== ABOUT THIS TASK ==
Without the images, write out all of the following entries exactly.

Before-and-after object listings
%%
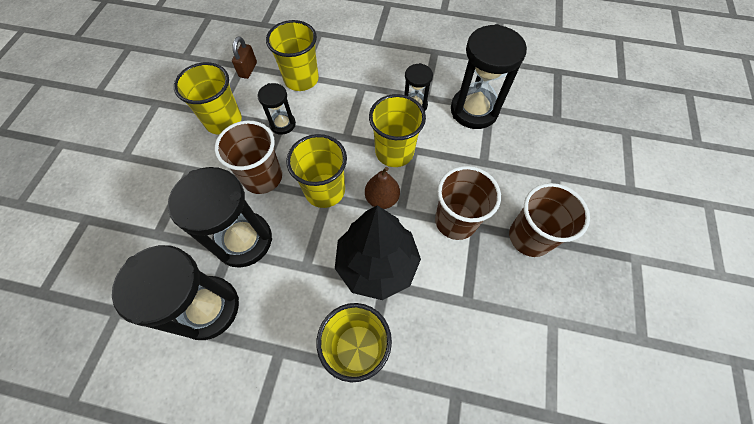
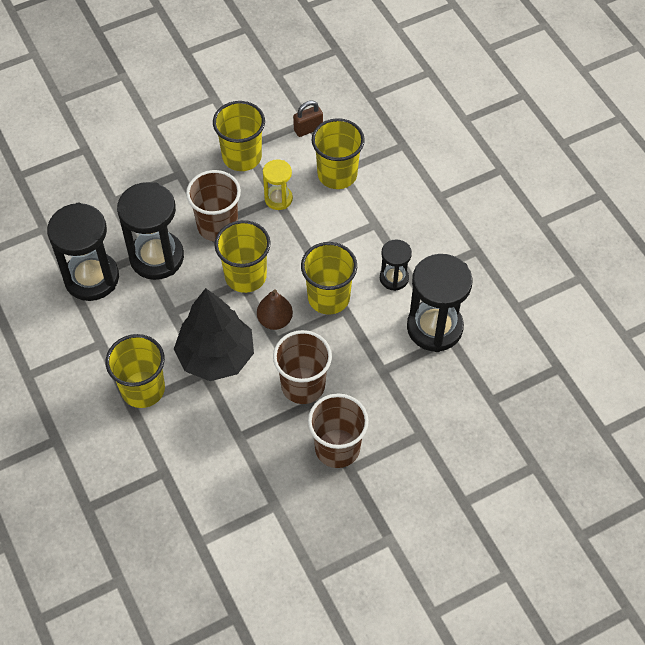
camera: 50 degrees right, 5 degrees down
black hourglass [257,83,296,135] -> yellow hourglass [263,159,293,210]

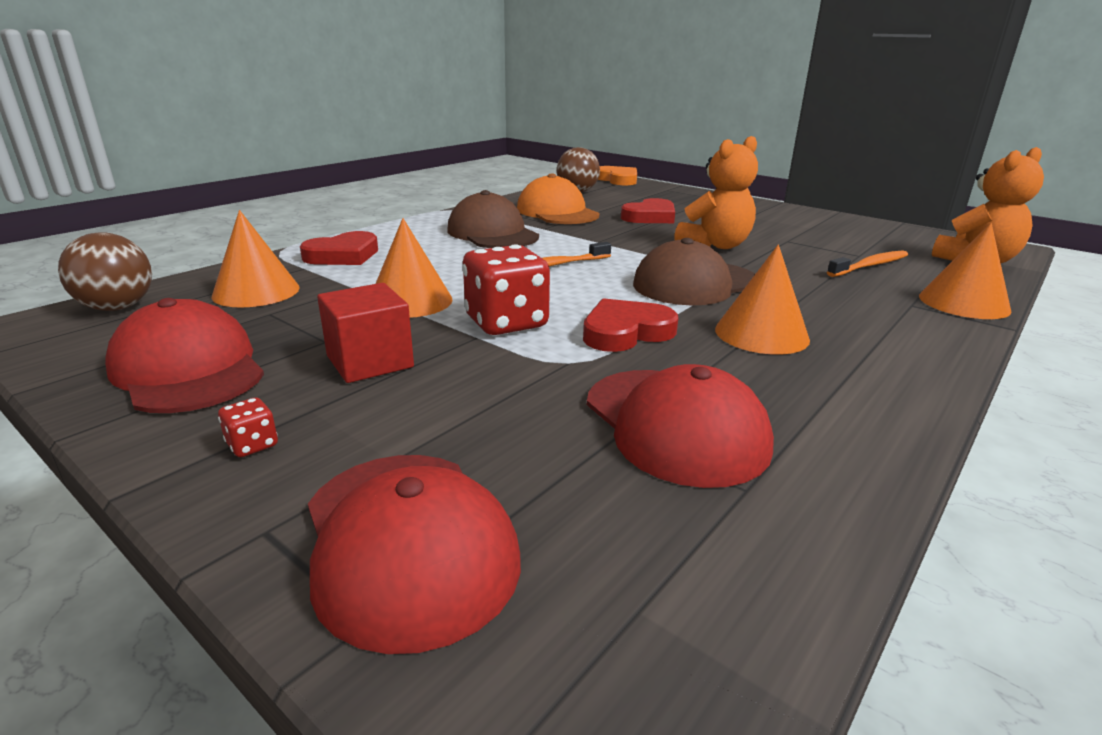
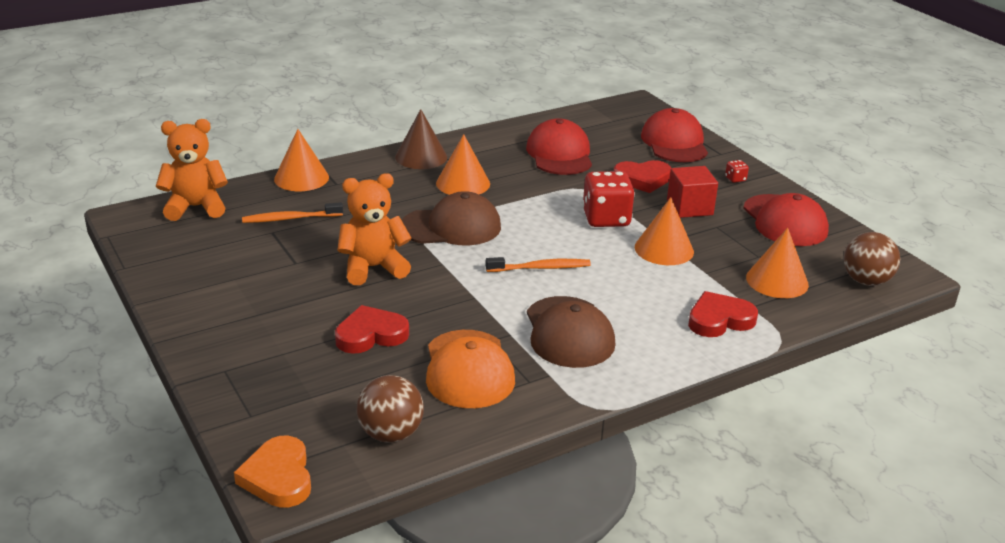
camera: 160 degrees left, 5 degrees up
red heart [583,298,678,352] -> red heart moved to [614,160,671,193]
none -> brown cone [395,109,447,169]

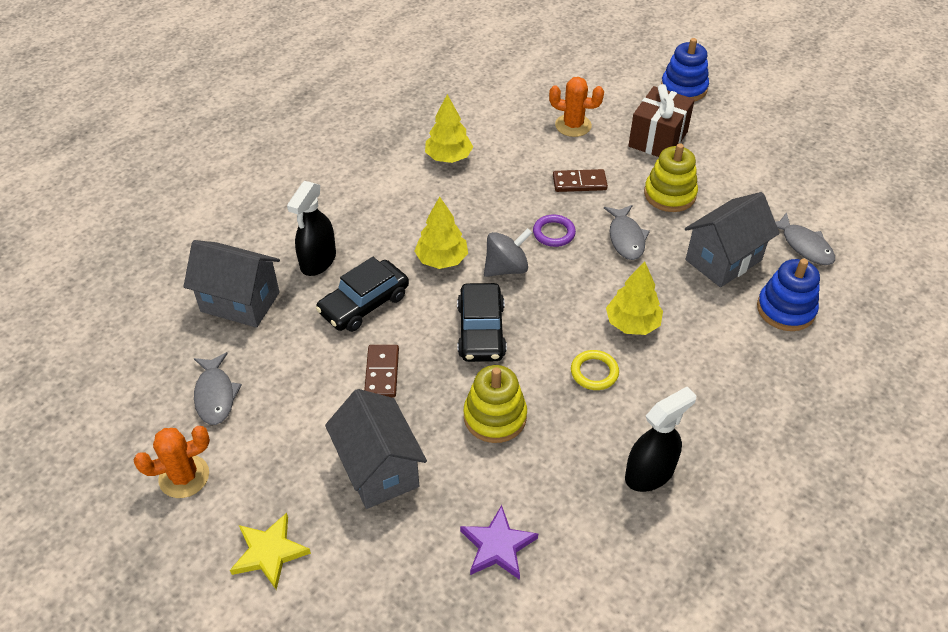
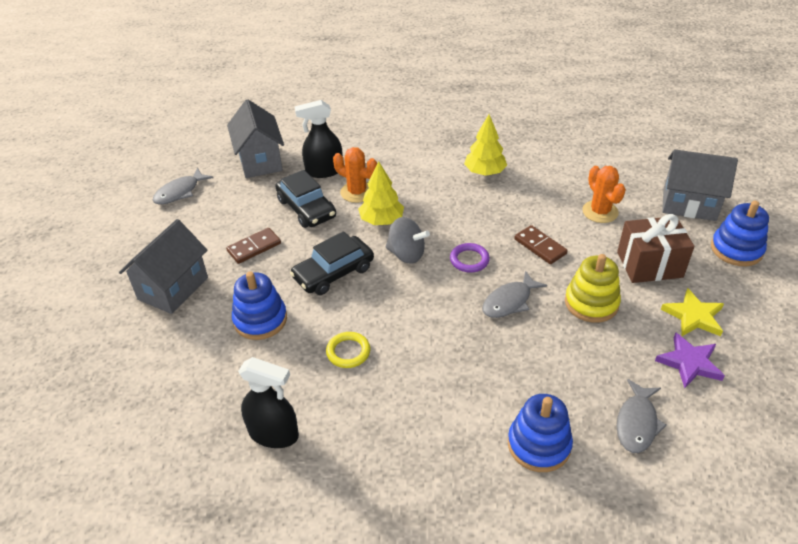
camera: 55 degrees right, 5 degrees down
orange cactus [134,426,210,498] -> orange cactus moved to [333,147,377,203]
yellow star [230,513,311,590] -> yellow star moved to [661,288,724,336]
black car [316,257,409,332] -> black car turned 135 degrees counterclockwise [276,170,336,228]
purple star [460,505,538,580] -> purple star moved to [655,333,725,388]
yellow stacking toy [464,365,527,443] -> blue stacking toy [232,271,287,340]
yellow tree [606,262,663,335] -> none
grey house [685,192,780,287] -> grey house moved to [662,150,738,221]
%%
== COMPLETED TASK ==
camera: 50 degrees right, 5 degrees down
black hourglass [257,83,296,135] -> yellow hourglass [263,159,293,210]

camera: 160 degrees left, 5 degrees up
red heart [583,298,678,352] -> red heart moved to [614,160,671,193]
none -> brown cone [395,109,447,169]

camera: 55 degrees right, 5 degrees down
orange cactus [134,426,210,498] -> orange cactus moved to [333,147,377,203]
yellow star [230,513,311,590] -> yellow star moved to [661,288,724,336]
black car [316,257,409,332] -> black car turned 135 degrees counterclockwise [276,170,336,228]
purple star [460,505,538,580] -> purple star moved to [655,333,725,388]
yellow stacking toy [464,365,527,443] -> blue stacking toy [232,271,287,340]
yellow tree [606,262,663,335] -> none
grey house [685,192,780,287] -> grey house moved to [662,150,738,221]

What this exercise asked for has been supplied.